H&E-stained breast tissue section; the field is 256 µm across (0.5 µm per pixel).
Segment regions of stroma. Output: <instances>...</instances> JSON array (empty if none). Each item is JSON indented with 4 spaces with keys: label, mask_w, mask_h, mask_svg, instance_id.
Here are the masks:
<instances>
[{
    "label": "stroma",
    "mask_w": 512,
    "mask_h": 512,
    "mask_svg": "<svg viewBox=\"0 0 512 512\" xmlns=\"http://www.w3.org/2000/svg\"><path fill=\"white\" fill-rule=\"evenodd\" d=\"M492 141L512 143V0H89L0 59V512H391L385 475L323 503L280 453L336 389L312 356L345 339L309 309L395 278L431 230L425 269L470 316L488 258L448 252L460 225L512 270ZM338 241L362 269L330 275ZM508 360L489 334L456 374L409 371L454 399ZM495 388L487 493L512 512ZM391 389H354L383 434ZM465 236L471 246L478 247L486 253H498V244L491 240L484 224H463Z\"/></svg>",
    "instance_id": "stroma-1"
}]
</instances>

───

■ **Short problem**
Return the listing above in full, character for character.

■ **Solution**
H&E-stained breast tissue section; the field is 256 µm across (0.5 µm per pixel).
Segment regions of stroma. Output: <instances>...</instances> JSON array (empty if none). Each item is JSON indented with 4 spaces with keys: label, mask_w, mask_h, mask_svg, instance_id.
Here are the masks:
<instances>
[{
    "label": "stroma",
    "mask_w": 512,
    "mask_h": 512,
    "mask_svg": "<svg viewBox=\"0 0 512 512\" xmlns=\"http://www.w3.org/2000/svg\"><path fill=\"white\" fill-rule=\"evenodd\" d=\"M492 141L512 143V0H89L0 59V512H391L385 475L323 503L280 453L336 389L312 356L345 339L309 309L395 278L431 230L425 269L470 316L488 258L448 252L460 225L512 270ZM338 241L362 269L330 275ZM508 360L489 334L456 374L409 371L454 399ZM495 388L487 493L512 512ZM391 389H354L383 434ZM465 236L471 246L478 247L486 253H498V244L491 240L484 224H463Z\"/></svg>",
    "instance_id": "stroma-1"
}]
</instances>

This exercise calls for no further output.